==== MATERIALS PROVIDED ====
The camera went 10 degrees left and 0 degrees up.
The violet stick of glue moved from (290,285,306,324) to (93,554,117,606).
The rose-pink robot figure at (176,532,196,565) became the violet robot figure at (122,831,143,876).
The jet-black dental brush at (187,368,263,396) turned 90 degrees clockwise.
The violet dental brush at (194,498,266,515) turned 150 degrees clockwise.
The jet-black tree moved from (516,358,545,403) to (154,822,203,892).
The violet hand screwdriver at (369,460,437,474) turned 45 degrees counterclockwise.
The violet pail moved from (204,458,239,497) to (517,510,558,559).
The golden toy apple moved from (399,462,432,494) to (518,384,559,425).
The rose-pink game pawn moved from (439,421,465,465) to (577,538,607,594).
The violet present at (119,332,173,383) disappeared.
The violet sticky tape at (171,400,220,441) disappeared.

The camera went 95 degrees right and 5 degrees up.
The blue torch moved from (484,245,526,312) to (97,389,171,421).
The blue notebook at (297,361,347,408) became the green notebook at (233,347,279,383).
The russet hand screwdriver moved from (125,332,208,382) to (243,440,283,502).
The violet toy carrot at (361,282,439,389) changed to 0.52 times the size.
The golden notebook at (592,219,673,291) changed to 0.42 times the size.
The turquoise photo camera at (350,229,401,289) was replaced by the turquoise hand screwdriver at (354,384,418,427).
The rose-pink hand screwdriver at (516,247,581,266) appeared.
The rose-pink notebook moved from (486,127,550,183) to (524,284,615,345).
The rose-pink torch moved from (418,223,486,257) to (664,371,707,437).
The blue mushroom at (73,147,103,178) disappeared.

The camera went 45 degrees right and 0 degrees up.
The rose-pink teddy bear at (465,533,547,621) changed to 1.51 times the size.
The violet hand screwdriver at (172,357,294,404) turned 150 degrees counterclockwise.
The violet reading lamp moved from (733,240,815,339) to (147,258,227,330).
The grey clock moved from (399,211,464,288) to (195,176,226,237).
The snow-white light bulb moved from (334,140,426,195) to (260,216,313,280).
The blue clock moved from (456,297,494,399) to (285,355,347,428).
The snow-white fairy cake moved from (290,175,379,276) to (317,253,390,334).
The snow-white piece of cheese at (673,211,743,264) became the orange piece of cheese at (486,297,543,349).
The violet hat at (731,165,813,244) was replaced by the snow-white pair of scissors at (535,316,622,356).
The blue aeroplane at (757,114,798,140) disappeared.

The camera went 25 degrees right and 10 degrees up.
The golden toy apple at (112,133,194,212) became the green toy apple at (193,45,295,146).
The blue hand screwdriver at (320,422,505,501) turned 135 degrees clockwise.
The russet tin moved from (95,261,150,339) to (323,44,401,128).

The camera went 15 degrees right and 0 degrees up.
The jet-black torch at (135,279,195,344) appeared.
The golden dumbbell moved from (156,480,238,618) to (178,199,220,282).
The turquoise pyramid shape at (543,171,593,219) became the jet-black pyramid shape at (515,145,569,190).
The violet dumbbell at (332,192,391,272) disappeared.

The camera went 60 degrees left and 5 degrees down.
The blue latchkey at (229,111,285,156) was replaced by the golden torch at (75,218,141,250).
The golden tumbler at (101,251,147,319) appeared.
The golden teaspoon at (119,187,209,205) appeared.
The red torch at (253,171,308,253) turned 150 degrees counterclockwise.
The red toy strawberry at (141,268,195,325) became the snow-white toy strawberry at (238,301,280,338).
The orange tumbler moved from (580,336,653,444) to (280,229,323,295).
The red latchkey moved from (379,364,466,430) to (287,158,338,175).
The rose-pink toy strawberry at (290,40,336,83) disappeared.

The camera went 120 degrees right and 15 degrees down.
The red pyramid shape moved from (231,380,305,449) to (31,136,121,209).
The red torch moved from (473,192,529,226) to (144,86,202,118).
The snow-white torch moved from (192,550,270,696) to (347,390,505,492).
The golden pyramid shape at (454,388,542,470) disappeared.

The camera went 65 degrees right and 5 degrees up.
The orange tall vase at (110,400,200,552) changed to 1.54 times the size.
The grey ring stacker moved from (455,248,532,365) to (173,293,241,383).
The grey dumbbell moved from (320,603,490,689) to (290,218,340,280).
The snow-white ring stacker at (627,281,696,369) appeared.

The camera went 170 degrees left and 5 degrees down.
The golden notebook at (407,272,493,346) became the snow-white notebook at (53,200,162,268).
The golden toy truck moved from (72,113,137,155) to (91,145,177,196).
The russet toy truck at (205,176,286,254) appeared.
====
### PROMPT
If a line in the material above contains the word "dental", copy it.

### COMPLETED TASK
The jet-black dental brush at (187,368,263,396) turned 90 degrees clockwise.
The violet dental brush at (194,498,266,515) turned 150 degrees clockwise.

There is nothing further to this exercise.